**SHORT PROBLEM:** Copy out every line of the listing below that contains the string "with", matching case exactly.
Start of THE INPUT
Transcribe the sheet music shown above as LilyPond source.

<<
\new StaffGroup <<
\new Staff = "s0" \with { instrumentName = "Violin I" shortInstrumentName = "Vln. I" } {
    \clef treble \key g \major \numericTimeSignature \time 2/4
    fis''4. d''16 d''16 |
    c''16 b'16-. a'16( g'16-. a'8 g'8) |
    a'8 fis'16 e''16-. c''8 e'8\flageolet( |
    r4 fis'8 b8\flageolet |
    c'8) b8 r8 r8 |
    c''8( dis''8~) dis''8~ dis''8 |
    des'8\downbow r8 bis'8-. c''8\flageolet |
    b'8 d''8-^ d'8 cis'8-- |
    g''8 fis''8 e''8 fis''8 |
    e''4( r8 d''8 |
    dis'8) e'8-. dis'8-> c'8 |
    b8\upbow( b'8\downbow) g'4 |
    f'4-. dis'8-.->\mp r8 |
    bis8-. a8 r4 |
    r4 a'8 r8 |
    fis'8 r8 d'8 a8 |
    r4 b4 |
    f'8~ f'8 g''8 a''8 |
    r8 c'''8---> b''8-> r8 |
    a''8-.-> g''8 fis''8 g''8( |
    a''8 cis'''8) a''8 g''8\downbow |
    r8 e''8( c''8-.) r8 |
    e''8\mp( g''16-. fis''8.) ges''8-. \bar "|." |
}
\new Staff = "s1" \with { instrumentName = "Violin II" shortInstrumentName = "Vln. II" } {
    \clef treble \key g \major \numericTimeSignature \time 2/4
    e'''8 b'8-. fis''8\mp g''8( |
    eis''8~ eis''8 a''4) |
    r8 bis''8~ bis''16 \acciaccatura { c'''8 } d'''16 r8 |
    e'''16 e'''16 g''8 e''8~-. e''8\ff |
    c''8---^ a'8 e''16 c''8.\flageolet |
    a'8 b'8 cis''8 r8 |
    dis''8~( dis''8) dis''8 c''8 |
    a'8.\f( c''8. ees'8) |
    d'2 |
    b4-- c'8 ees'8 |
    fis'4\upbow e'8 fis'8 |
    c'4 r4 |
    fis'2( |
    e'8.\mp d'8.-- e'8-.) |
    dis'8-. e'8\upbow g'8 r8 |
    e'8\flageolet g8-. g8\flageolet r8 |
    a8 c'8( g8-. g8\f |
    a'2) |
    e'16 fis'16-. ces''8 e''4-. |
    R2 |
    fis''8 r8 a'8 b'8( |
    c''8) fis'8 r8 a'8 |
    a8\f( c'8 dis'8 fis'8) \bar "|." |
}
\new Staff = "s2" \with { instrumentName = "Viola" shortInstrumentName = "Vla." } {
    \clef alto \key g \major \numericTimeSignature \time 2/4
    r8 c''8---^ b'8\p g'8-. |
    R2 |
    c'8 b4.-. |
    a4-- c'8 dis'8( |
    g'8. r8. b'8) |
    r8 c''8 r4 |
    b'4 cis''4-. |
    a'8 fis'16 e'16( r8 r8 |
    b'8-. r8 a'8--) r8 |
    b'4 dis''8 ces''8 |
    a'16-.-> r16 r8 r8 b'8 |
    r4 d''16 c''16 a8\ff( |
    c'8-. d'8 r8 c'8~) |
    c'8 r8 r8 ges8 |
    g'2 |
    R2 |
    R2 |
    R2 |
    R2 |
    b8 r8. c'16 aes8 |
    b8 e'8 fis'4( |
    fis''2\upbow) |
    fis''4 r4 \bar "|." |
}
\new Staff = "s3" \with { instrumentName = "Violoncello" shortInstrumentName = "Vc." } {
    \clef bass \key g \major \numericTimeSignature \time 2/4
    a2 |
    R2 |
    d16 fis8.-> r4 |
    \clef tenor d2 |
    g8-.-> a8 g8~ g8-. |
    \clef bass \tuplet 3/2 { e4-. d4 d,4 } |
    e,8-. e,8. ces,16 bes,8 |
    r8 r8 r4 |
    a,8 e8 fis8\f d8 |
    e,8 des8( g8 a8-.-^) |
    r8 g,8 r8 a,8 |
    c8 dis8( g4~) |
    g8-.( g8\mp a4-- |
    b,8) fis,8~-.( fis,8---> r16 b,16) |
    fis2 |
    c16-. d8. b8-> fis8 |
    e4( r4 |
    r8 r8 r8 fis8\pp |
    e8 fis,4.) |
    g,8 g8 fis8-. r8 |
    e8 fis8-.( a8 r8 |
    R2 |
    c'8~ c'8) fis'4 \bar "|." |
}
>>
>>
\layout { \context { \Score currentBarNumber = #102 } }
End of THE INPUT
**SOLUTION FOR THIS EXERCISE:**
\new Staff = "s0" \with { instrumentName = "Violin I" shortInstrumentName = "Vln. I" } {
\new Staff = "s1" \with { instrumentName = "Violin II" shortInstrumentName = "Vln. II" } {
\new Staff = "s2" \with { instrumentName = "Viola" shortInstrumentName = "Vla." } {
\new Staff = "s3" \with { instrumentName = "Violoncello" shortInstrumentName = "Vc." } {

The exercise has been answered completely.